> [What you are asked to do]: Both the line containing "R3: 68k (VA, VI) -> 68k (GND, VI)" and the line containing "U4 pin in-: N014 -> N011" belong to the span. Output exactly that span from the listing below, and nothing outside it.
-----
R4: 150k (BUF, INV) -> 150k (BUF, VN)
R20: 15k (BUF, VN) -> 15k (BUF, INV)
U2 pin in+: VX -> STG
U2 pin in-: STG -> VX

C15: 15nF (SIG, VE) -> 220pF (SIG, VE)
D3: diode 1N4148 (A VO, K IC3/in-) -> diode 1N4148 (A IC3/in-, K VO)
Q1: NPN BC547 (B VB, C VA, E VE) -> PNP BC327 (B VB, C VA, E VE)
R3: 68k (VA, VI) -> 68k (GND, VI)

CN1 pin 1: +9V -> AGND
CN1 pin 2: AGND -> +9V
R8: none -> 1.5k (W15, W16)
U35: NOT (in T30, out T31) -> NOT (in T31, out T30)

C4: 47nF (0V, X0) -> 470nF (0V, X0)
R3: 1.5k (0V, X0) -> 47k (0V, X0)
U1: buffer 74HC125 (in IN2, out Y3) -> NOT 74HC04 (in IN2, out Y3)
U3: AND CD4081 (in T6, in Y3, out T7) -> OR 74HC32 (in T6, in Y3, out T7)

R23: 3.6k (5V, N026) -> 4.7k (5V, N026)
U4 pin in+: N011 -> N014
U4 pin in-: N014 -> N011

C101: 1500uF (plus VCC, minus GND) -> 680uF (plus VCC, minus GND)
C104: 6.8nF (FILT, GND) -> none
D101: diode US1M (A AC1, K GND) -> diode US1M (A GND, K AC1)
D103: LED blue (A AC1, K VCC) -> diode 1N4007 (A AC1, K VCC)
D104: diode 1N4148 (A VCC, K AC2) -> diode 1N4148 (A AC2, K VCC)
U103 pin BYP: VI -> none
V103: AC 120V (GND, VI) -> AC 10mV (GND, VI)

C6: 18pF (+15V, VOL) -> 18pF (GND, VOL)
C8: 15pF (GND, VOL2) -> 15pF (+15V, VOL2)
-----
> [Solved problem]:
R3: 68k (VA, VI) -> 68k (GND, VI)

CN1 pin 1: +9V -> AGND
CN1 pin 2: AGND -> +9V
R8: none -> 1.5k (W15, W16)
U35: NOT (in T30, out T31) -> NOT (in T31, out T30)

C4: 47nF (0V, X0) -> 470nF (0V, X0)
R3: 1.5k (0V, X0) -> 47k (0V, X0)
U1: buffer 74HC125 (in IN2, out Y3) -> NOT 74HC04 (in IN2, out Y3)
U3: AND CD4081 (in T6, in Y3, out T7) -> OR 74HC32 (in T6, in Y3, out T7)

R23: 3.6k (5V, N026) -> 4.7k (5V, N026)
U4 pin in+: N011 -> N014
U4 pin in-: N014 -> N011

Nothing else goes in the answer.